Extracted data entries:
======

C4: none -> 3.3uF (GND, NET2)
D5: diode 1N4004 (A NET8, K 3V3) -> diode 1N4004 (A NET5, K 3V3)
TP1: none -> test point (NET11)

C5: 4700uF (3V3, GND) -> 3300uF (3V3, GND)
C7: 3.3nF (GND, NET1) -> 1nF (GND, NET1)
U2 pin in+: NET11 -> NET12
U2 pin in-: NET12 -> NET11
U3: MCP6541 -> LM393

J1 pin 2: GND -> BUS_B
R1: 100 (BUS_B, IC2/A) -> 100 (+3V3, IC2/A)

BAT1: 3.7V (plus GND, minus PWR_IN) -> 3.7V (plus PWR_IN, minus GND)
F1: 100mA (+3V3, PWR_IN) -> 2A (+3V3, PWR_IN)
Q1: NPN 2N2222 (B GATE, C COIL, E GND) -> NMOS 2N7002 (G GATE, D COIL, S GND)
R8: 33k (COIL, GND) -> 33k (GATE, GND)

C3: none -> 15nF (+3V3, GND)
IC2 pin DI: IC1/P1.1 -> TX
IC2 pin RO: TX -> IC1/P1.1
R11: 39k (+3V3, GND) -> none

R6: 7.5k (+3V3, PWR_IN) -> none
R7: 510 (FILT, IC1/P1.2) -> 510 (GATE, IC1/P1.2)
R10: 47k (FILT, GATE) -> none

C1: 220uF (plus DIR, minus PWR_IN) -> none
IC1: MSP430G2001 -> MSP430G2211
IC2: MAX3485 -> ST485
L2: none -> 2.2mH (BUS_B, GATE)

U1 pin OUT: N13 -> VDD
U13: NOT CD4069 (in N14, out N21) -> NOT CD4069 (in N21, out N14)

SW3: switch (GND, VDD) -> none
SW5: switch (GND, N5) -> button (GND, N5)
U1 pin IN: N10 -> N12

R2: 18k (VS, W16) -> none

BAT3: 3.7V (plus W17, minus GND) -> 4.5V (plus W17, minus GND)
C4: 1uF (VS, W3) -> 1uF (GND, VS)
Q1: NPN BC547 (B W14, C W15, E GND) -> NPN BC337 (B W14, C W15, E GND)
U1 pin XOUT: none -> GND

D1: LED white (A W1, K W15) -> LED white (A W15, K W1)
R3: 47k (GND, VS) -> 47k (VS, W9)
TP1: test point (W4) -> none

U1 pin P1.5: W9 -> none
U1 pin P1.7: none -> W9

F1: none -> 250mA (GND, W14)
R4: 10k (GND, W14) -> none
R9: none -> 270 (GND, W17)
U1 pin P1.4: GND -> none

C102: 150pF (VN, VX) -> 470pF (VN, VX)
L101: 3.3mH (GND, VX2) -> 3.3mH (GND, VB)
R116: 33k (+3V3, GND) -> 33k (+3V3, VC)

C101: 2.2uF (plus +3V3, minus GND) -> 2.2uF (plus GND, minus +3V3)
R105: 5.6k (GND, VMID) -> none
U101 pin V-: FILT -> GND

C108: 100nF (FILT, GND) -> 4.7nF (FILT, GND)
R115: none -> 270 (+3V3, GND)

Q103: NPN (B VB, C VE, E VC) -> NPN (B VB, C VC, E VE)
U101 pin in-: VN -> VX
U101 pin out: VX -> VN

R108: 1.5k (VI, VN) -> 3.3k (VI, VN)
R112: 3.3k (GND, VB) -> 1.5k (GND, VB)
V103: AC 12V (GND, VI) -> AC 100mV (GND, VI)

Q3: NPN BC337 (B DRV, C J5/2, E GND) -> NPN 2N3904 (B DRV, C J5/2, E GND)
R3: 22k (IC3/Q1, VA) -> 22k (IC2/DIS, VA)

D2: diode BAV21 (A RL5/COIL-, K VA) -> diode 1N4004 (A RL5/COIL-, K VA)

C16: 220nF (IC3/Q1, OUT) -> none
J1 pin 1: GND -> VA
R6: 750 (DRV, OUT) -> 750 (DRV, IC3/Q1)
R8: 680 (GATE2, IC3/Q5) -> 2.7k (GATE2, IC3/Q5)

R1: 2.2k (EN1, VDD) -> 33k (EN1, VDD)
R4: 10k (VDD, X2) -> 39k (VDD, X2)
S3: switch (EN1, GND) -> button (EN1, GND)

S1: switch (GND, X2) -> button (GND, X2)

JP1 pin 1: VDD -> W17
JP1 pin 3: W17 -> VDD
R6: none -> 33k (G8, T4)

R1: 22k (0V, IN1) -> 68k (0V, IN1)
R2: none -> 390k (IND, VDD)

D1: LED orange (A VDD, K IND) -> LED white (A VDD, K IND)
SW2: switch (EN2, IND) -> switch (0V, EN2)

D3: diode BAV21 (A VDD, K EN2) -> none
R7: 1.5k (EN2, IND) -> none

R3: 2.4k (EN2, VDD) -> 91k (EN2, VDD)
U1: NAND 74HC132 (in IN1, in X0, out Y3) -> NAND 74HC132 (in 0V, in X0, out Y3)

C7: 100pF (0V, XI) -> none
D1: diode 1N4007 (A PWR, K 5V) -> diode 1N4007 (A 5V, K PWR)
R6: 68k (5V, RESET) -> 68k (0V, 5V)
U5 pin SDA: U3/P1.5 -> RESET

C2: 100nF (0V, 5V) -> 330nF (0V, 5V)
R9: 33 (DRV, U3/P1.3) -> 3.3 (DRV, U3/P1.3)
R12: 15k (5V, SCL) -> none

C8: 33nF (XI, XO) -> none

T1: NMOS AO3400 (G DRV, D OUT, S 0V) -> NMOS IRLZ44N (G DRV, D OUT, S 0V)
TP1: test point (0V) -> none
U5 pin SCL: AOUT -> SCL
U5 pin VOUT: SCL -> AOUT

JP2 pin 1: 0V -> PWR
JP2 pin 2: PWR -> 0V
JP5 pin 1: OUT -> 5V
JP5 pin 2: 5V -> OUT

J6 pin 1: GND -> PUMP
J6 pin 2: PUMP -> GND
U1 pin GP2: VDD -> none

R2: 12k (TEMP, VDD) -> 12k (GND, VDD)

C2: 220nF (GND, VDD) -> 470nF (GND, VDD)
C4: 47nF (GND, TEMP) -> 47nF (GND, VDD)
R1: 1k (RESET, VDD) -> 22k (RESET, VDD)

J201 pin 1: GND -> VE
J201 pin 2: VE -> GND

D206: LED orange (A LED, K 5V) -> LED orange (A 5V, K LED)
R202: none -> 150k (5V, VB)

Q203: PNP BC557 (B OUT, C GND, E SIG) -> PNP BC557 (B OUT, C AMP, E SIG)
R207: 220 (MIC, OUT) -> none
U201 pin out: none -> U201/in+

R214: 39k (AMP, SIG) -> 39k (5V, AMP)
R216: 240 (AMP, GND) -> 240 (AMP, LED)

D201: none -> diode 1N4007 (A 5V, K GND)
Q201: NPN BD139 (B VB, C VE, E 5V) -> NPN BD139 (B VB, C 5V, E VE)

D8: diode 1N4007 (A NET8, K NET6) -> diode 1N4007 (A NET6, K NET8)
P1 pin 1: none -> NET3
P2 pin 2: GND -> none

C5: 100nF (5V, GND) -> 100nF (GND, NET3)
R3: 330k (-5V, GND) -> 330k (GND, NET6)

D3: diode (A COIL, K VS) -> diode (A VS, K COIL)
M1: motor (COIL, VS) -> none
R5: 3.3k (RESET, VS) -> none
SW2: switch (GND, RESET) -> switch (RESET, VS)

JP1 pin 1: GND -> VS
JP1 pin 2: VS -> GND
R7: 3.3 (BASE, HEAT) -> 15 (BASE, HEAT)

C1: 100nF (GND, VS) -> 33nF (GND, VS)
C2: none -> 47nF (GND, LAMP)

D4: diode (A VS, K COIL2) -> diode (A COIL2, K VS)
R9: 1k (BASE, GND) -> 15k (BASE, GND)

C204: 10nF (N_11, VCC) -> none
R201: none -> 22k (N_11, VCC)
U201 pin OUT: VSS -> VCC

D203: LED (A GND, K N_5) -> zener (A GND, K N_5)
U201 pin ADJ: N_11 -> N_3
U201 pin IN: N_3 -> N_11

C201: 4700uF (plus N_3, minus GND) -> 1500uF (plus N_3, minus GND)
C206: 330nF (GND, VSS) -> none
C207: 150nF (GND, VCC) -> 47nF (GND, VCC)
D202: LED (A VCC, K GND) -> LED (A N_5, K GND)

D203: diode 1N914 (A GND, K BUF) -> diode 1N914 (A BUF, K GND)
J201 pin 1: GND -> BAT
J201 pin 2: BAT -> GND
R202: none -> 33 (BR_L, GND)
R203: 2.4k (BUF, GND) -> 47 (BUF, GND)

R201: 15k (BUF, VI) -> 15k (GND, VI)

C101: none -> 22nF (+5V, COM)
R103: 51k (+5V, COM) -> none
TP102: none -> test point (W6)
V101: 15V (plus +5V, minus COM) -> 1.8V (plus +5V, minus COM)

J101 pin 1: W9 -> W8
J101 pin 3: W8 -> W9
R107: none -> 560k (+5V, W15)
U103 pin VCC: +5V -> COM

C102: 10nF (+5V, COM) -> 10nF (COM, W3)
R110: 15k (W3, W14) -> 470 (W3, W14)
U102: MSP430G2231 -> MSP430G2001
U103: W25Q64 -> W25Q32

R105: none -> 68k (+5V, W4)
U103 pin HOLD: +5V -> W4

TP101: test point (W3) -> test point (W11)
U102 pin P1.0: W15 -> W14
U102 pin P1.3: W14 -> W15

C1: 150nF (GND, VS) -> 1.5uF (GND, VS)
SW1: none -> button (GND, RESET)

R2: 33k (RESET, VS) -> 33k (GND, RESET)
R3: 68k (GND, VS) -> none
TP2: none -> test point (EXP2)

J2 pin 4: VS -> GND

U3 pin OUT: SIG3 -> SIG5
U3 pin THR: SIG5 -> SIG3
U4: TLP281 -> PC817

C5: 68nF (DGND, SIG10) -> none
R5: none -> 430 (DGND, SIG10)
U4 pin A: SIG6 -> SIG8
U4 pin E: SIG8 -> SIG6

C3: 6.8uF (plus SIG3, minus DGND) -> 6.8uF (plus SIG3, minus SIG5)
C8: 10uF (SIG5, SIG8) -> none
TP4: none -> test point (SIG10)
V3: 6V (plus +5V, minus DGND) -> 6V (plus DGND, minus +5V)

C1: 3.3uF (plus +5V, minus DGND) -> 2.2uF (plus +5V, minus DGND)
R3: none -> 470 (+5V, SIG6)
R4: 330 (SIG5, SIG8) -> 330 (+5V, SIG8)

======

• Your assignment: What you return must be the lines above that run from the line with "SW1: none -> button (GND, RESET)" to the line with "R3: none -> 470 (+5V, SIG6)", inclusive, each copied exactly.

• Response to this exercise:
SW1: none -> button (GND, RESET)

R2: 33k (RESET, VS) -> 33k (GND, RESET)
R3: 68k (GND, VS) -> none
TP2: none -> test point (EXP2)

J2 pin 4: VS -> GND

U3 pin OUT: SIG3 -> SIG5
U3 pin THR: SIG5 -> SIG3
U4: TLP281 -> PC817

C5: 68nF (DGND, SIG10) -> none
R5: none -> 430 (DGND, SIG10)
U4 pin A: SIG6 -> SIG8
U4 pin E: SIG8 -> SIG6

C3: 6.8uF (plus SIG3, minus DGND) -> 6.8uF (plus SIG3, minus SIG5)
C8: 10uF (SIG5, SIG8) -> none
TP4: none -> test point (SIG10)
V3: 6V (plus +5V, minus DGND) -> 6V (plus DGND, minus +5V)

C1: 3.3uF (plus +5V, minus DGND) -> 2.2uF (plus +5V, minus DGND)
R3: none -> 470 (+5V, SIG6)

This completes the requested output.